WHAT THIS TASK INVOLVES:
Set down the data again in full, keeping every line exactly as it is.

[Before-and-after object listings]
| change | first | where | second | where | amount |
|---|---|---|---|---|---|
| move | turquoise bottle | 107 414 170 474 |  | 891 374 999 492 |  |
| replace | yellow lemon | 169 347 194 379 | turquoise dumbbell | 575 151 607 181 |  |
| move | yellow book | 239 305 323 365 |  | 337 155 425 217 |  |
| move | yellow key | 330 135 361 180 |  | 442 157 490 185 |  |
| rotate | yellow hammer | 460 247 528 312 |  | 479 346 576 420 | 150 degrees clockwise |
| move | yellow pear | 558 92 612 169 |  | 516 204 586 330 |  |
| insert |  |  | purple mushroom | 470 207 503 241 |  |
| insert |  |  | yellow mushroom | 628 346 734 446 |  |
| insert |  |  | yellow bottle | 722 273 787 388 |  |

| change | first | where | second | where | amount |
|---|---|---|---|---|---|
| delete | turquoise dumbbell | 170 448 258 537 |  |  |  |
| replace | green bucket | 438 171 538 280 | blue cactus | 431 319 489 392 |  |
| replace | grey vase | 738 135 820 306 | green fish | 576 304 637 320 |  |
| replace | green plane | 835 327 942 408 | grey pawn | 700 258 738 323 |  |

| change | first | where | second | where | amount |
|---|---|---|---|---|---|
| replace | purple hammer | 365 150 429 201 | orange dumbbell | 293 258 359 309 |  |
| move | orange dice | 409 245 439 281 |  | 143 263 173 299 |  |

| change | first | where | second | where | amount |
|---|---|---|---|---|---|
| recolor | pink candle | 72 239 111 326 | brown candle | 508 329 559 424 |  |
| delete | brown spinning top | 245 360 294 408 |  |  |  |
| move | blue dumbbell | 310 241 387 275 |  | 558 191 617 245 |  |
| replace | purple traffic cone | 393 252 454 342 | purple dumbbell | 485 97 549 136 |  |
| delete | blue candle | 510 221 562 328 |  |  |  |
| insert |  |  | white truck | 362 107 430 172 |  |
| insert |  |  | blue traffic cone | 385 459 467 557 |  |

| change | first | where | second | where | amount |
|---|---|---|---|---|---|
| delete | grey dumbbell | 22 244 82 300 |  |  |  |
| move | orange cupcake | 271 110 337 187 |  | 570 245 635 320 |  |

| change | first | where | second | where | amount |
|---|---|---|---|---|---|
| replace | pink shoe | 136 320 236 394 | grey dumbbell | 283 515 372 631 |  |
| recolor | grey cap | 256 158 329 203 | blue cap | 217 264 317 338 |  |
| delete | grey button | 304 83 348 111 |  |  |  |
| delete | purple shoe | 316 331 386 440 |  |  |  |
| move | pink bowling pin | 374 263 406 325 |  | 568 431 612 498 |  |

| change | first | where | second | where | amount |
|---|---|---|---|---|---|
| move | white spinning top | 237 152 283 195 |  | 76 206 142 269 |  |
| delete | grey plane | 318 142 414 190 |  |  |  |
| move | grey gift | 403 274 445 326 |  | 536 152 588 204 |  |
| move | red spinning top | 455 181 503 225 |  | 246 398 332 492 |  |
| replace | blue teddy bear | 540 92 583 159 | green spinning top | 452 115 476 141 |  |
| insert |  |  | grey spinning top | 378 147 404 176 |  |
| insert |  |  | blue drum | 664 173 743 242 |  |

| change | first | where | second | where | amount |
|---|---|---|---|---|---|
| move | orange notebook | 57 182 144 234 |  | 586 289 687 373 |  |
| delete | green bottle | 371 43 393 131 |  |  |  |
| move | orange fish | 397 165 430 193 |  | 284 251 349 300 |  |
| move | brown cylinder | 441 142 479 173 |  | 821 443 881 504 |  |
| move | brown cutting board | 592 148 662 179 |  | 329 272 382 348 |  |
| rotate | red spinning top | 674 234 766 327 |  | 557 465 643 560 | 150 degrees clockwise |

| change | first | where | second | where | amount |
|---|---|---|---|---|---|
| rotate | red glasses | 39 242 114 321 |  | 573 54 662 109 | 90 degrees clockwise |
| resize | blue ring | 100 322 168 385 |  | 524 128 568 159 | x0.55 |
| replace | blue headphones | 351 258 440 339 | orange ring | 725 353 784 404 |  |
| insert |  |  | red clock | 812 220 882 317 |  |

ANSWER BOX:
| change | first | where | second | where | amount |
|---|---|---|---|---|---|
| move | turquoise bottle | 107 414 170 474 |  | 891 374 999 492 |  |
| replace | yellow lemon | 169 347 194 379 | turquoise dumbbell | 575 151 607 181 |  |
| move | yellow book | 239 305 323 365 |  | 337 155 425 217 |  |
| move | yellow key | 330 135 361 180 |  | 442 157 490 185 |  |
| rotate | yellow hammer | 460 247 528 312 |  | 479 346 576 420 | 150 degrees clockwise |
| move | yellow pear | 558 92 612 169 |  | 516 204 586 330 |  |
| insert |  |  | purple mushroom | 470 207 503 241 |  |
| insert |  |  | yellow mushroom | 628 346 734 446 |  |
| insert |  |  | yellow bottle | 722 273 787 388 |  |

| change | first | where | second | where | amount |
|---|---|---|---|---|---|
| delete | turquoise dumbbell | 170 448 258 537 |  |  |  |
| replace | green bucket | 438 171 538 280 | blue cactus | 431 319 489 392 |  |
| replace | grey vase | 738 135 820 306 | green fish | 576 304 637 320 |  |
| replace | green plane | 835 327 942 408 | grey pawn | 700 258 738 323 |  |

| change | first | where | second | where | amount |
|---|---|---|---|---|---|
| replace | purple hammer | 365 150 429 201 | orange dumbbell | 293 258 359 309 |  |
| move | orange dice | 409 245 439 281 |  | 143 263 173 299 |  |

| change | first | where | second | where | amount |
|---|---|---|---|---|---|
| recolor | pink candle | 72 239 111 326 | brown candle | 508 329 559 424 |  |
| delete | brown spinning top | 245 360 294 408 |  |  |  |
| move | blue dumbbell | 310 241 387 275 |  | 558 191 617 245 |  |
| replace | purple traffic cone | 393 252 454 342 | purple dumbbell | 485 97 549 136 |  |
| delete | blue candle | 510 221 562 328 |  |  |  |
| insert |  |  | white truck | 362 107 430 172 |  |
| insert |  |  | blue traffic cone | 385 459 467 557 |  |

| change | first | where | second | where | amount |
|---|---|---|---|---|---|
| delete | grey dumbbell | 22 244 82 300 |  |  |  |
| move | orange cupcake | 271 110 337 187 |  | 570 245 635 320 |  |

| change | first | where | second | where | amount |
|---|---|---|---|---|---|
| replace | pink shoe | 136 320 236 394 | grey dumbbell | 283 515 372 631 |  |
| recolor | grey cap | 256 158 329 203 | blue cap | 217 264 317 338 |  |
| delete | grey button | 304 83 348 111 |  |  |  |
| delete | purple shoe | 316 331 386 440 |  |  |  |
| move | pink bowling pin | 374 263 406 325 |  | 568 431 612 498 |  |

| change | first | where | second | where | amount |
|---|---|---|---|---|---|
| move | white spinning top | 237 152 283 195 |  | 76 206 142 269 |  |
| delete | grey plane | 318 142 414 190 |  |  |  |
| move | grey gift | 403 274 445 326 |  | 536 152 588 204 |  |
| move | red spinning top | 455 181 503 225 |  | 246 398 332 492 |  |
| replace | blue teddy bear | 540 92 583 159 | green spinning top | 452 115 476 141 |  |
| insert |  |  | grey spinning top | 378 147 404 176 |  |
| insert |  |  | blue drum | 664 173 743 242 |  |

| change | first | where | second | where | amount |
|---|---|---|---|---|---|
| move | orange notebook | 57 182 144 234 |  | 586 289 687 373 |  |
| delete | green bottle | 371 43 393 131 |  |  |  |
| move | orange fish | 397 165 430 193 |  | 284 251 349 300 |  |
| move | brown cylinder | 441 142 479 173 |  | 821 443 881 504 |  |
| move | brown cutting board | 592 148 662 179 |  | 329 272 382 348 |  |
| rotate | red spinning top | 674 234 766 327 |  | 557 465 643 560 | 150 degrees clockwise |

| change | first | where | second | where | amount |
|---|---|---|---|---|---|
| rotate | red glasses | 39 242 114 321 |  | 573 54 662 109 | 90 degrees clockwise |
| resize | blue ring | 100 322 168 385 |  | 524 128 568 159 | x0.55 |
| replace | blue headphones | 351 258 440 339 | orange ring | 725 353 784 404 |  |
| insert |  |  | red clock | 812 220 882 317 |  |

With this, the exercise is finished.